◆ **Task brief**
Full transcription, minus images: write out the listing below exactly as it appears.

◆ **Data section**

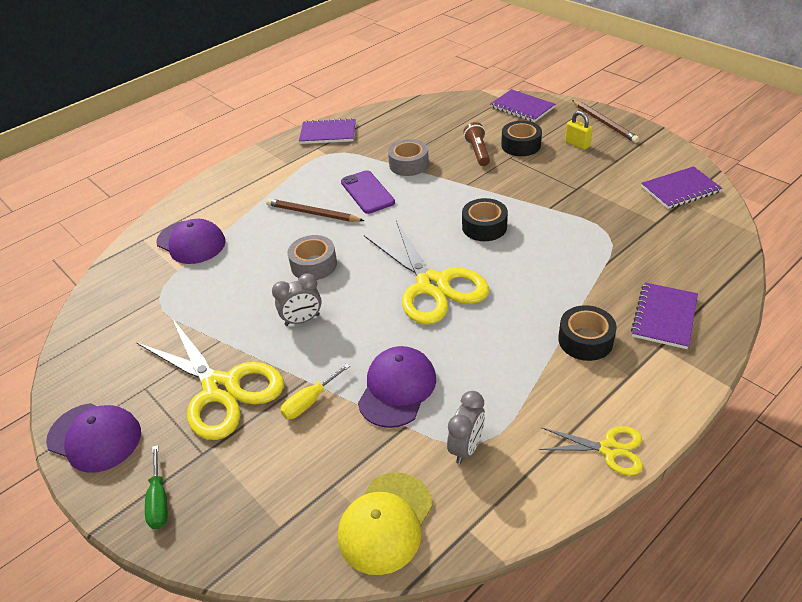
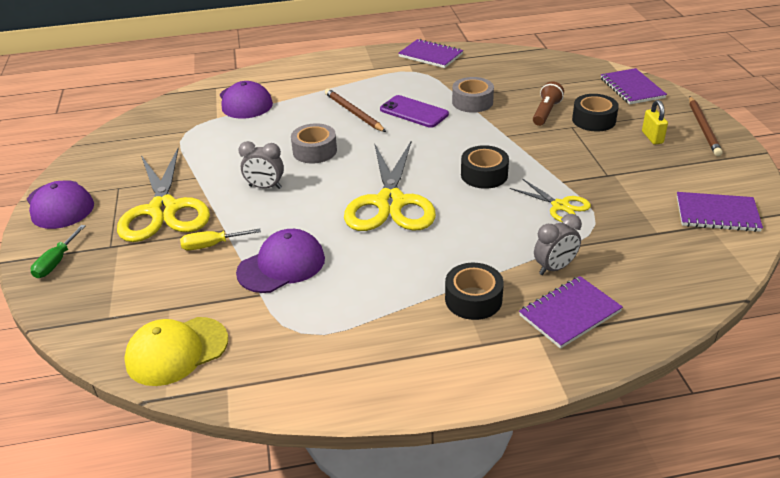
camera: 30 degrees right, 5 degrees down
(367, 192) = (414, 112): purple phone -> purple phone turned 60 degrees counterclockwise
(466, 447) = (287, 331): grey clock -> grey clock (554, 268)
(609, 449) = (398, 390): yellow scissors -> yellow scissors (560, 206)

◆ **Solution to this exercise**
camera: 30 degrees right, 5 degrees down
(367, 192) = (414, 112): purple phone -> purple phone turned 60 degrees counterclockwise
(466, 447) = (287, 331): grey clock -> grey clock (554, 268)
(609, 449) = (398, 390): yellow scissors -> yellow scissors (560, 206)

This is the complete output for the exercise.